Dataset ▸
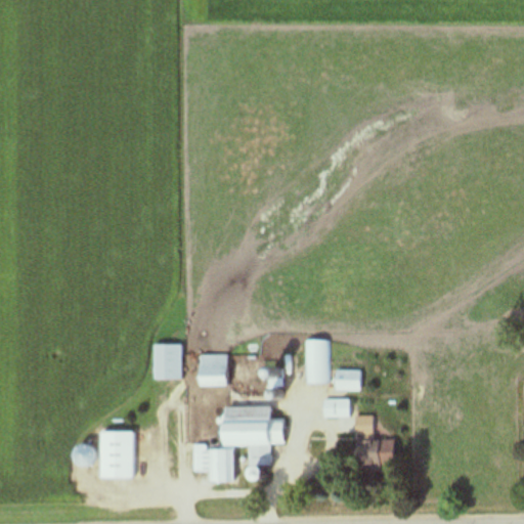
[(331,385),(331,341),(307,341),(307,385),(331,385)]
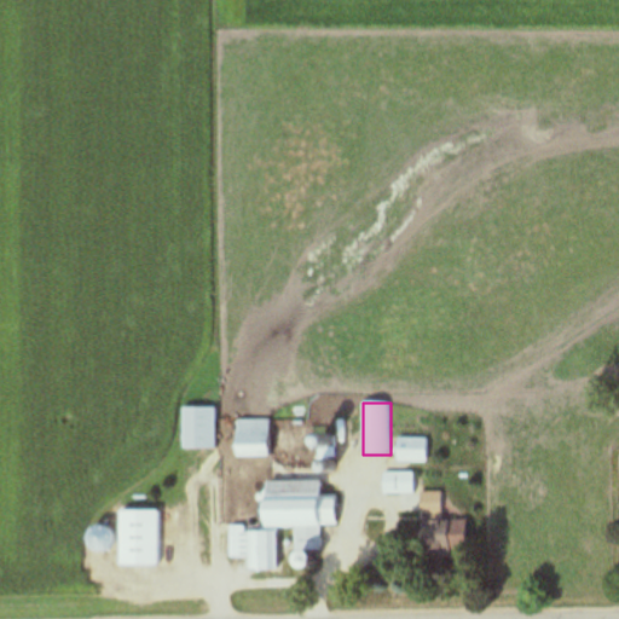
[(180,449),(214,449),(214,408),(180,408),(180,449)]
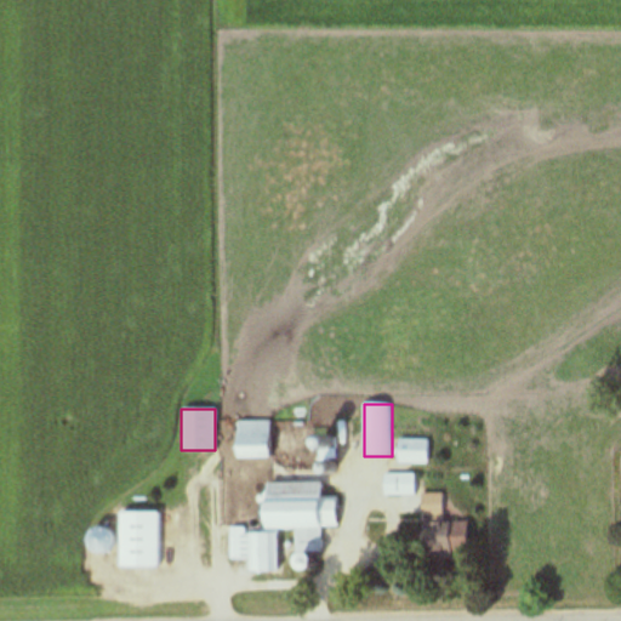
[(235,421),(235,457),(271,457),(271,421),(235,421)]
==
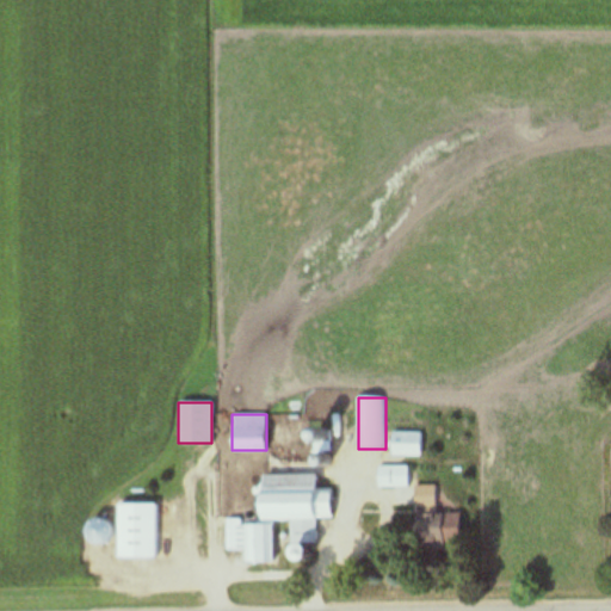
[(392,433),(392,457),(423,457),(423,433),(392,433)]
==
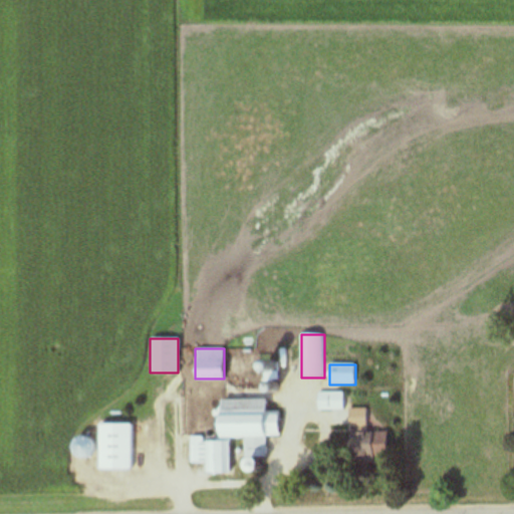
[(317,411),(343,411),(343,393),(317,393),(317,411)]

Work instruction ▸ For the material above, give again only the lines starting at the line that contains "[(331,385),(331,341),(307,341),(307,385),(331,385)]" and ending at the line that contains "[(235,421),(235,457),(271,457),(271,421),(235,421)]". Pictures do not belong in the copy.

Output for this exercise ▸
[(331,385),(331,341),(307,341),(307,385),(331,385)]
[(180,449),(214,449),(214,408),(180,408),(180,449)]
[(235,421),(235,457),(271,457),(271,421),(235,421)]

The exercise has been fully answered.